**** Excerpted data

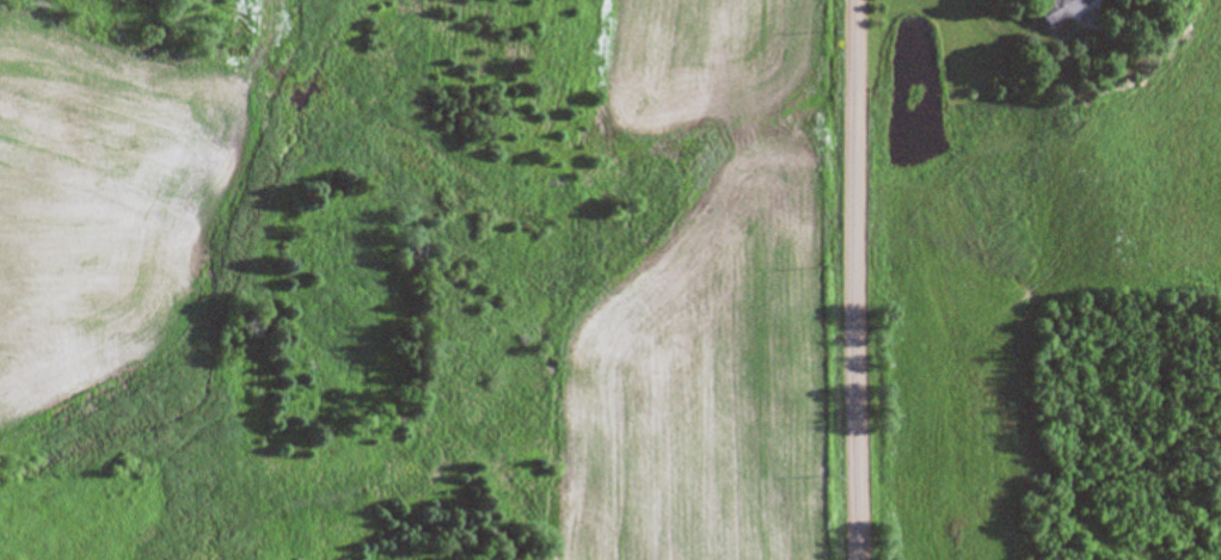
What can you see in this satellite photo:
building: (1052, 10)
road: (849, 280)

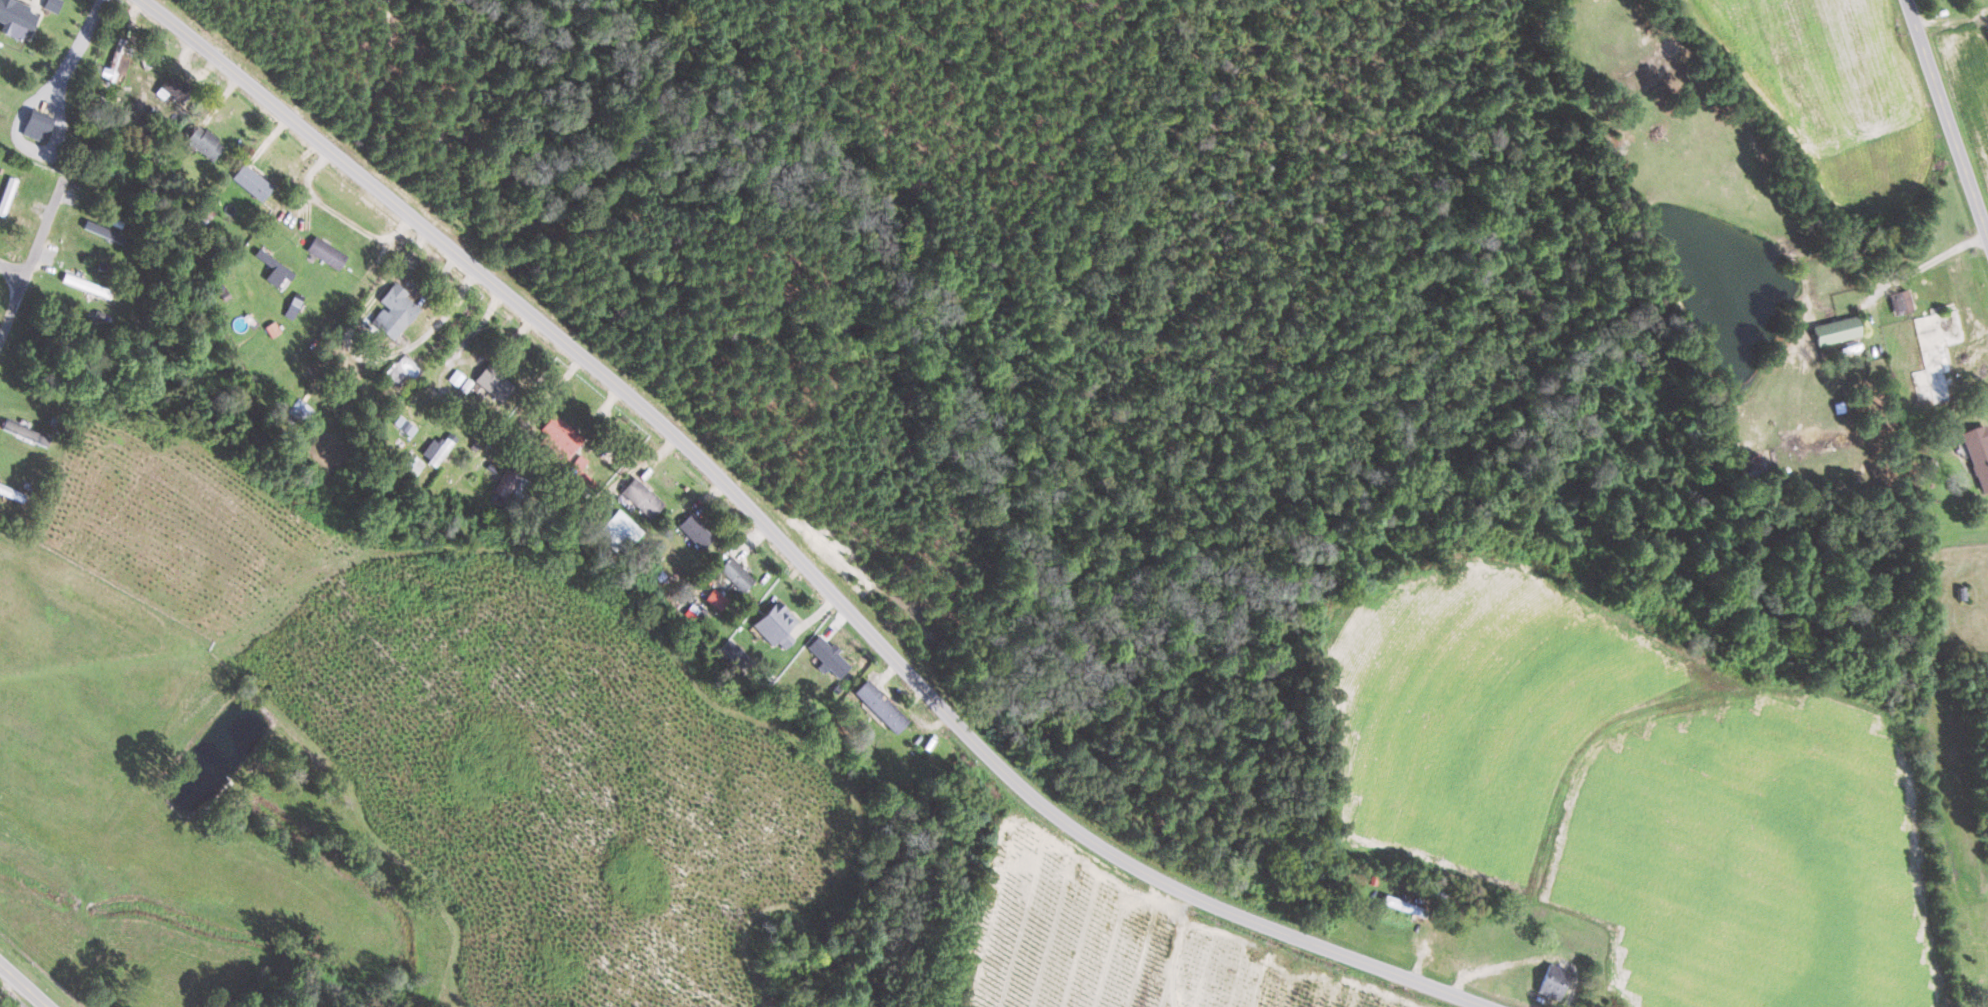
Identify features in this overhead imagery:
building: (52, 5)
road: (1948, 17)
building: (15, 18)
road: (79, 44)
building: (171, 87)
building: (37, 126)
road: (1944, 129)
building: (204, 142)
building: (252, 182)
building: (7, 195)
road: (339, 215)
road: (42, 231)
building: (104, 231)
building: (326, 253)
road: (1925, 260)
building: (274, 268)
road: (19, 292)
building: (1900, 302)
building: (394, 312)
building: (1837, 330)
road: (357, 352)
building: (398, 371)
building: (494, 383)
building: (300, 411)
building: (405, 426)
building: (560, 438)
building: (1978, 453)
building: (412, 464)
building: (582, 472)
building: (506, 483)
building: (642, 498)
building: (620, 532)
building: (696, 532)
road: (778, 546)
building: (736, 573)
building: (775, 623)
building: (828, 656)
building: (881, 705)
building: (1553, 981)
road: (19, 989)

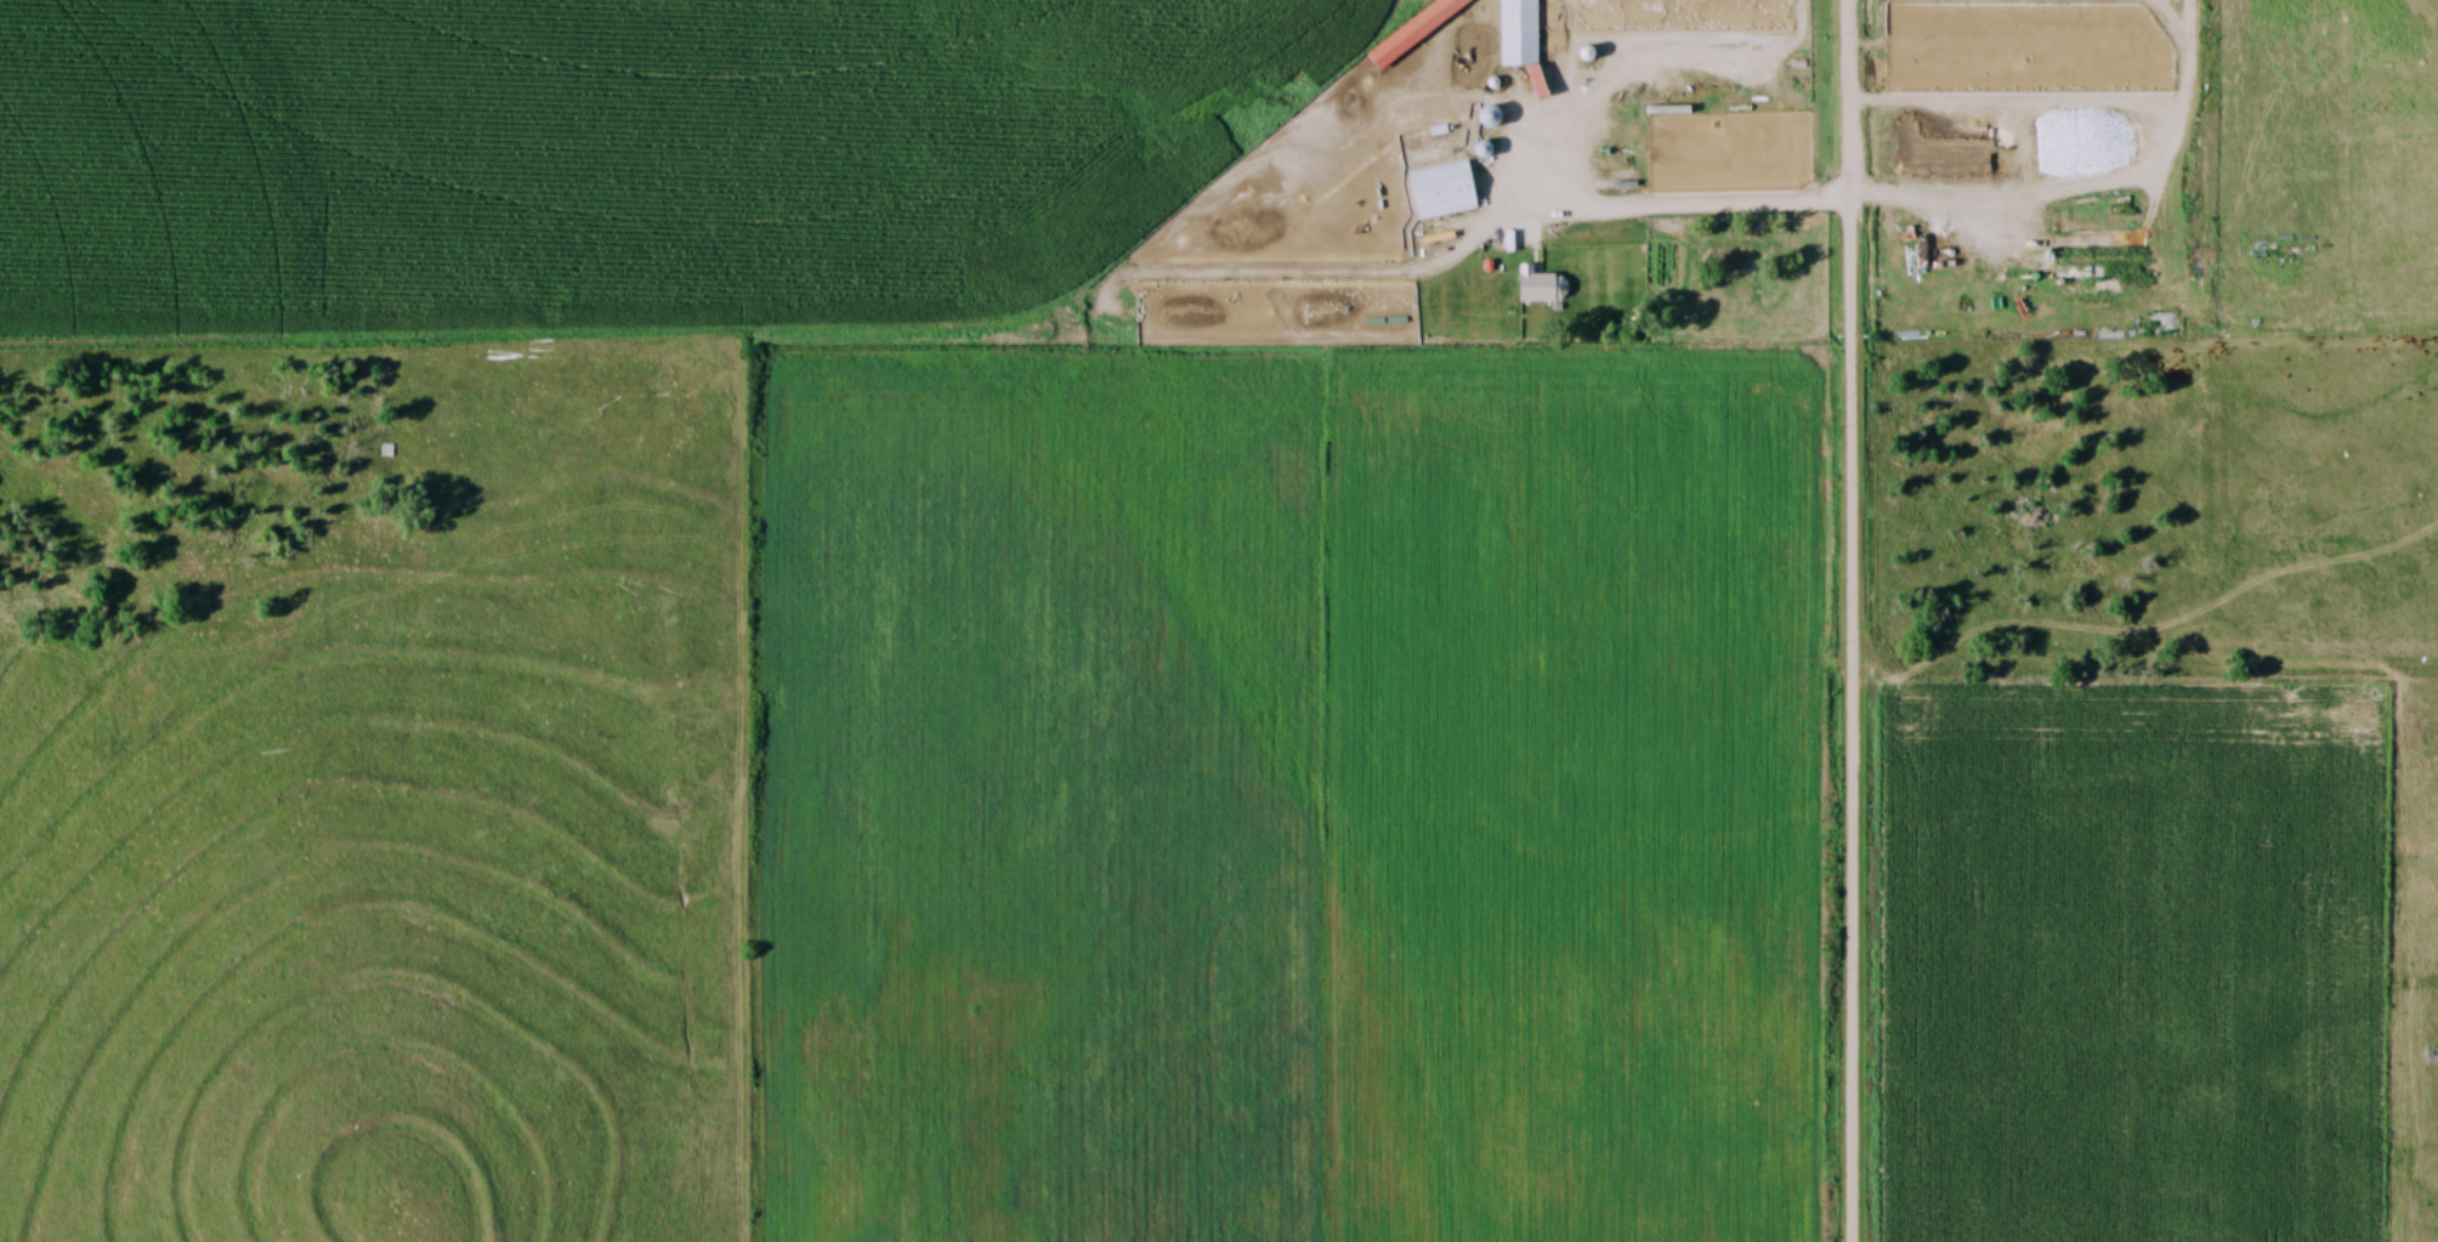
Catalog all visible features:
road: (2068, 104)
building: (1442, 191)
road: (1821, 203)
building: (1540, 286)
road: (1853, 620)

********

Restate every line above word for word. Do not carry over the images.

## Response to the task:
What can you see in this satellite photo:
building: (1052, 10)
road: (849, 280)

Identify features in this overhead imagery:
building: (52, 5)
road: (1948, 17)
building: (15, 18)
road: (79, 44)
building: (171, 87)
building: (37, 126)
road: (1944, 129)
building: (204, 142)
building: (252, 182)
building: (7, 195)
road: (339, 215)
road: (42, 231)
building: (104, 231)
building: (326, 253)
road: (1925, 260)
building: (274, 268)
road: (19, 292)
building: (1900, 302)
building: (394, 312)
building: (1837, 330)
road: (357, 352)
building: (398, 371)
building: (494, 383)
building: (300, 411)
building: (405, 426)
building: (560, 438)
building: (1978, 453)
building: (412, 464)
building: (582, 472)
building: (506, 483)
building: (642, 498)
building: (620, 532)
building: (696, 532)
road: (778, 546)
building: (736, 573)
building: (775, 623)
building: (828, 656)
building: (881, 705)
building: (1553, 981)
road: (19, 989)

Catalog all visible features:
road: (2068, 104)
building: (1442, 191)
road: (1821, 203)
building: (1540, 286)
road: (1853, 620)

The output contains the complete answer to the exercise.